Task ->
Nothing but an exact copy of the data should be output.

Detected change data
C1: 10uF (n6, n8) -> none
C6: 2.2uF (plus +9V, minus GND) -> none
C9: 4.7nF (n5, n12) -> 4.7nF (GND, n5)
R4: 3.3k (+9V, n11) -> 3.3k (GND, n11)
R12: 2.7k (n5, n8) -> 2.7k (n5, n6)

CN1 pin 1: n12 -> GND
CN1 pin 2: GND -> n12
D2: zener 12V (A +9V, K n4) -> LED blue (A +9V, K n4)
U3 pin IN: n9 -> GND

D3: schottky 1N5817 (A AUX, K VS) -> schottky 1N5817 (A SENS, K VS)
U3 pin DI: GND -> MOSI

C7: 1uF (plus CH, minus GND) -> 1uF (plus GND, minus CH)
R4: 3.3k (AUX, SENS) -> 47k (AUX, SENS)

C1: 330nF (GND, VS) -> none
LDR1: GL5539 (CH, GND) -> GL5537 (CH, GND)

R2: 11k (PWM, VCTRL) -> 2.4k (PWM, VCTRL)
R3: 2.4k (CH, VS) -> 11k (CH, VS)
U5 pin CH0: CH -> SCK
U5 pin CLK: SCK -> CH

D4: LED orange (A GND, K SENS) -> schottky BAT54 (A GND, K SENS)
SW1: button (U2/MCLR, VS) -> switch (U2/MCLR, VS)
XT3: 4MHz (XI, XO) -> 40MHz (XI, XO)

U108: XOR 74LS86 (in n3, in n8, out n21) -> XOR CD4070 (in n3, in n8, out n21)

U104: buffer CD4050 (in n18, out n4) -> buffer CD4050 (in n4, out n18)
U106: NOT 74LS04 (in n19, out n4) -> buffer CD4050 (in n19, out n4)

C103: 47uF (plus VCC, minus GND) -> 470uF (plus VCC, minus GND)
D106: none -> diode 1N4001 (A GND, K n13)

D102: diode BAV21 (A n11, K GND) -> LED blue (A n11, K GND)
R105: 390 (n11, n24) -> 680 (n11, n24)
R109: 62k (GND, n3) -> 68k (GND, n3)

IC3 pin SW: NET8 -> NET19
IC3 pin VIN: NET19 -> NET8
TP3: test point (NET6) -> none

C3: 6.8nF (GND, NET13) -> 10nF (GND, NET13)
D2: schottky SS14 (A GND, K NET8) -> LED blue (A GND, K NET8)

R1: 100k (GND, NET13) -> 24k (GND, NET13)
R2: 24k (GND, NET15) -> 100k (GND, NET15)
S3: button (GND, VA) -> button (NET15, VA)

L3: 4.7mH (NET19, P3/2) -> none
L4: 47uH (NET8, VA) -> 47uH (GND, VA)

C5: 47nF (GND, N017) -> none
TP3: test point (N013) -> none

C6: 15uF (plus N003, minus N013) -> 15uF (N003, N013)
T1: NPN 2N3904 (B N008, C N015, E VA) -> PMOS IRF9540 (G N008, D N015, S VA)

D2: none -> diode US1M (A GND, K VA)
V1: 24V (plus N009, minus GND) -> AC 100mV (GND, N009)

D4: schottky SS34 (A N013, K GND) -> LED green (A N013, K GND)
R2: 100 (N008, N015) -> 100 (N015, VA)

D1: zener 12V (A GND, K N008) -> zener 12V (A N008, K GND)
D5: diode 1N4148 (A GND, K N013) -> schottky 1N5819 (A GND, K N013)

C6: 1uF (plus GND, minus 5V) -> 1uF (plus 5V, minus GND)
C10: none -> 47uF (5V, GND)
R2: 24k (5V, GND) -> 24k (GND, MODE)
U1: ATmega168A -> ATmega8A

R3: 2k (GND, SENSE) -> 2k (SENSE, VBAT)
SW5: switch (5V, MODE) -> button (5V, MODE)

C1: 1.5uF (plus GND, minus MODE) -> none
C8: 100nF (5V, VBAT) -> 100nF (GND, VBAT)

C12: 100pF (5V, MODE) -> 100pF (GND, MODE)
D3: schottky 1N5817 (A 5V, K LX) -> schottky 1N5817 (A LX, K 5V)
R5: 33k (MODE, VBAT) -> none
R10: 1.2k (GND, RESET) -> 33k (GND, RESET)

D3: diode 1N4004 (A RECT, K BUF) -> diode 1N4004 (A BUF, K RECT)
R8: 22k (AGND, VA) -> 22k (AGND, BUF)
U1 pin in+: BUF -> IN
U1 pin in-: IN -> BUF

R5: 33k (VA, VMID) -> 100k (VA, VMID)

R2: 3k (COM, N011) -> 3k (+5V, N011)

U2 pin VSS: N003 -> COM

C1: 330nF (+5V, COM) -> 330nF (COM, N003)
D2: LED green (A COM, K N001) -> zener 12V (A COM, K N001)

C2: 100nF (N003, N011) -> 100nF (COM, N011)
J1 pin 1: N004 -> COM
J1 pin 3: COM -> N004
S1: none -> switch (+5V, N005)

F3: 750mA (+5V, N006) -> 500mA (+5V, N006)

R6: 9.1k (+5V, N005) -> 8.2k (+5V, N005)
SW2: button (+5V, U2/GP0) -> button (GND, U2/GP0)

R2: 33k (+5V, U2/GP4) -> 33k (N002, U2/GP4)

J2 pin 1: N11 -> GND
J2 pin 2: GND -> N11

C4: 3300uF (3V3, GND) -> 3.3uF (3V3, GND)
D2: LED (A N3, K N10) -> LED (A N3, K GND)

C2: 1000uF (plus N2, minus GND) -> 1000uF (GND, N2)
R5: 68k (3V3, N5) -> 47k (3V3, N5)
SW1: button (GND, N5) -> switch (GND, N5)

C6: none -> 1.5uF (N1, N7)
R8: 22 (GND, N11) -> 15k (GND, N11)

Answer below ->
C1: 10uF (n6, n8) -> none
C6: 2.2uF (plus +9V, minus GND) -> none
C9: 4.7nF (n5, n12) -> 4.7nF (GND, n5)
R4: 3.3k (+9V, n11) -> 3.3k (GND, n11)
R12: 2.7k (n5, n8) -> 2.7k (n5, n6)

CN1 pin 1: n12 -> GND
CN1 pin 2: GND -> n12
D2: zener 12V (A +9V, K n4) -> LED blue (A +9V, K n4)
U3 pin IN: n9 -> GND

D3: schottky 1N5817 (A AUX, K VS) -> schottky 1N5817 (A SENS, K VS)
U3 pin DI: GND -> MOSI

C7: 1uF (plus CH, minus GND) -> 1uF (plus GND, minus CH)
R4: 3.3k (AUX, SENS) -> 47k (AUX, SENS)

C1: 330nF (GND, VS) -> none
LDR1: GL5539 (CH, GND) -> GL5537 (CH, GND)

R2: 11k (PWM, VCTRL) -> 2.4k (PWM, VCTRL)
R3: 2.4k (CH, VS) -> 11k (CH, VS)
U5 pin CH0: CH -> SCK
U5 pin CLK: SCK -> CH

D4: LED orange (A GND, K SENS) -> schottky BAT54 (A GND, K SENS)
SW1: button (U2/MCLR, VS) -> switch (U2/MCLR, VS)
XT3: 4MHz (XI, XO) -> 40MHz (XI, XO)

U108: XOR 74LS86 (in n3, in n8, out n21) -> XOR CD4070 (in n3, in n8, out n21)

U104: buffer CD4050 (in n18, out n4) -> buffer CD4050 (in n4, out n18)
U106: NOT 74LS04 (in n19, out n4) -> buffer CD4050 (in n19, out n4)

C103: 47uF (plus VCC, minus GND) -> 470uF (plus VCC, minus GND)
D106: none -> diode 1N4001 (A GND, K n13)

D102: diode BAV21 (A n11, K GND) -> LED blue (A n11, K GND)
R105: 390 (n11, n24) -> 680 (n11, n24)
R109: 62k (GND, n3) -> 68k (GND, n3)

IC3 pin SW: NET8 -> NET19
IC3 pin VIN: NET19 -> NET8
TP3: test point (NET6) -> none

C3: 6.8nF (GND, NET13) -> 10nF (GND, NET13)
D2: schottky SS14 (A GND, K NET8) -> LED blue (A GND, K NET8)

R1: 100k (GND, NET13) -> 24k (GND, NET13)
R2: 24k (GND, NET15) -> 100k (GND, NET15)
S3: button (GND, VA) -> button (NET15, VA)

L3: 4.7mH (NET19, P3/2) -> none
L4: 47uH (NET8, VA) -> 47uH (GND, VA)

C5: 47nF (GND, N017) -> none
TP3: test point (N013) -> none

C6: 15uF (plus N003, minus N013) -> 15uF (N003, N013)
T1: NPN 2N3904 (B N008, C N015, E VA) -> PMOS IRF9540 (G N008, D N015, S VA)

D2: none -> diode US1M (A GND, K VA)
V1: 24V (plus N009, minus GND) -> AC 100mV (GND, N009)

D4: schottky SS34 (A N013, K GND) -> LED green (A N013, K GND)
R2: 100 (N008, N015) -> 100 (N015, VA)

D1: zener 12V (A GND, K N008) -> zener 12V (A N008, K GND)
D5: diode 1N4148 (A GND, K N013) -> schottky 1N5819 (A GND, K N013)

C6: 1uF (plus GND, minus 5V) -> 1uF (plus 5V, minus GND)
C10: none -> 47uF (5V, GND)
R2: 24k (5V, GND) -> 24k (GND, MODE)
U1: ATmega168A -> ATmega8A

R3: 2k (GND, SENSE) -> 2k (SENSE, VBAT)
SW5: switch (5V, MODE) -> button (5V, MODE)

C1: 1.5uF (plus GND, minus MODE) -> none
C8: 100nF (5V, VBAT) -> 100nF (GND, VBAT)

C12: 100pF (5V, MODE) -> 100pF (GND, MODE)
D3: schottky 1N5817 (A 5V, K LX) -> schottky 1N5817 (A LX, K 5V)
R5: 33k (MODE, VBAT) -> none
R10: 1.2k (GND, RESET) -> 33k (GND, RESET)

D3: diode 1N4004 (A RECT, K BUF) -> diode 1N4004 (A BUF, K RECT)
R8: 22k (AGND, VA) -> 22k (AGND, BUF)
U1 pin in+: BUF -> IN
U1 pin in-: IN -> BUF

R5: 33k (VA, VMID) -> 100k (VA, VMID)

R2: 3k (COM, N011) -> 3k (+5V, N011)

U2 pin VSS: N003 -> COM

C1: 330nF (+5V, COM) -> 330nF (COM, N003)
D2: LED green (A COM, K N001) -> zener 12V (A COM, K N001)

C2: 100nF (N003, N011) -> 100nF (COM, N011)
J1 pin 1: N004 -> COM
J1 pin 3: COM -> N004
S1: none -> switch (+5V, N005)

F3: 750mA (+5V, N006) -> 500mA (+5V, N006)

R6: 9.1k (+5V, N005) -> 8.2k (+5V, N005)
SW2: button (+5V, U2/GP0) -> button (GND, U2/GP0)

R2: 33k (+5V, U2/GP4) -> 33k (N002, U2/GP4)

J2 pin 1: N11 -> GND
J2 pin 2: GND -> N11

C4: 3300uF (3V3, GND) -> 3.3uF (3V3, GND)
D2: LED (A N3, K N10) -> LED (A N3, K GND)

C2: 1000uF (plus N2, minus GND) -> 1000uF (GND, N2)
R5: 68k (3V3, N5) -> 47k (3V3, N5)
SW1: button (GND, N5) -> switch (GND, N5)

C6: none -> 1.5uF (N1, N7)
R8: 22 (GND, N11) -> 15k (GND, N11)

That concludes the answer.